* _WORK ORDER_: Check every line in the listing below for "green". Copy the ones where it occurs.

* _GIVEN DATA_:
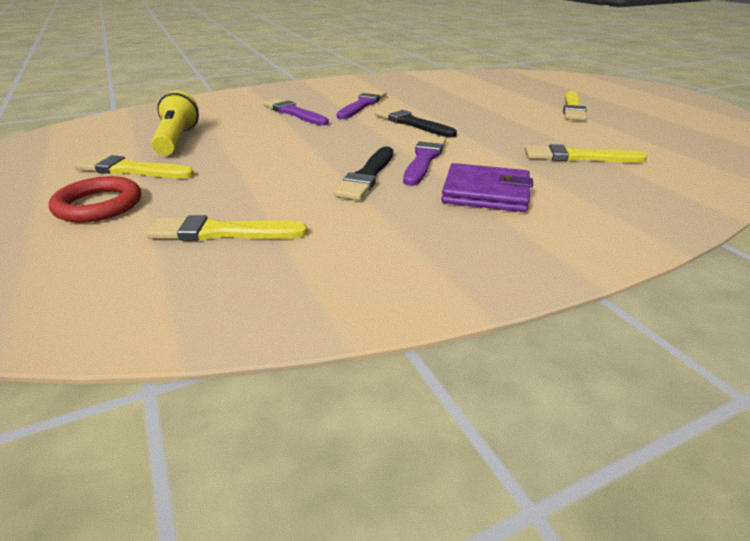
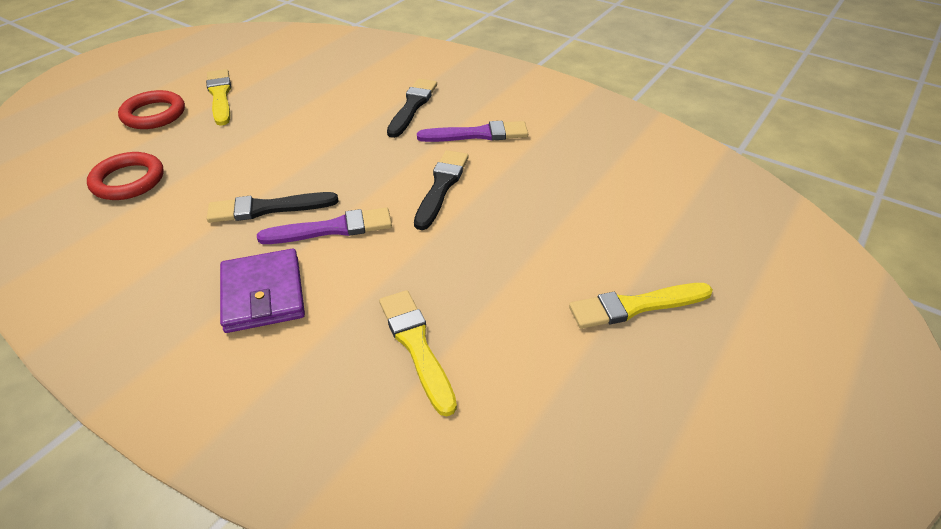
camera: 60 degrees right, 10 degrees up
(177, 140) = (294, 84): yellow flashlight -> none
(221, 232) = (128, 180): yellow brush -> red ring
(294, 113) = (412, 106): purple brush -> black brush

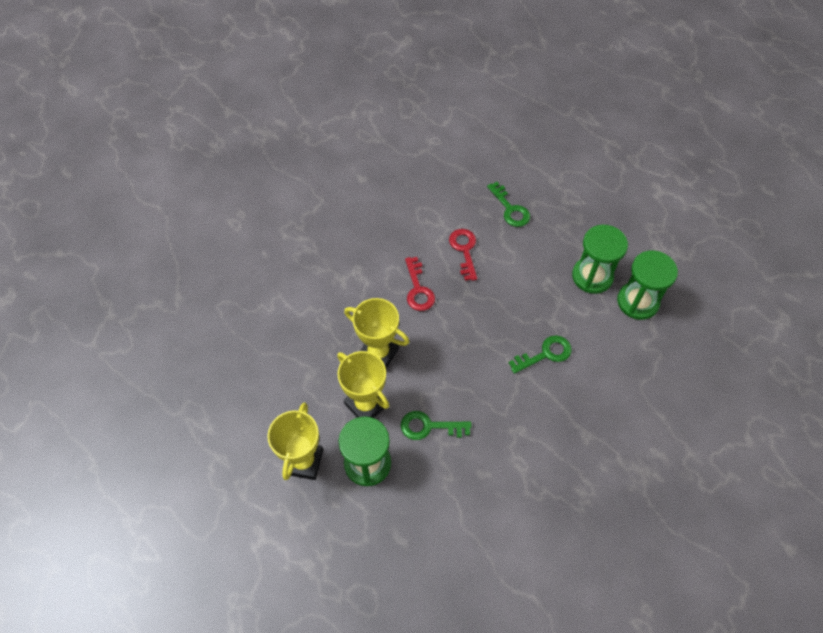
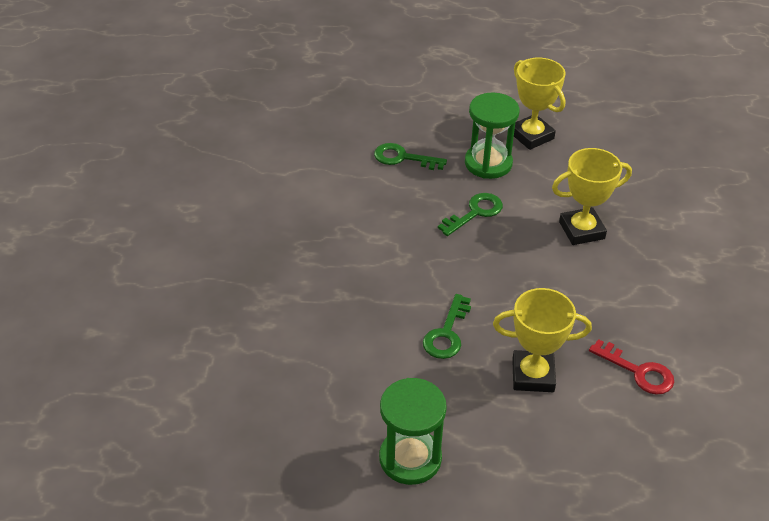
camera: 135 degrees right, 15 degrees down
(366, 405) = (540, 193): yellow trophy -> yellow trophy (533, 375)
(418, 289) = (625, 302): red key -> none
(510, 209) = (658, 459): green key -> green key (403, 158)
(592, 276) = (485, 449): green hourglass -> none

* _SOLUTION_:
(510, 209) = (658, 459): green key -> green key (403, 158)
(592, 276) = (485, 449): green hourglass -> none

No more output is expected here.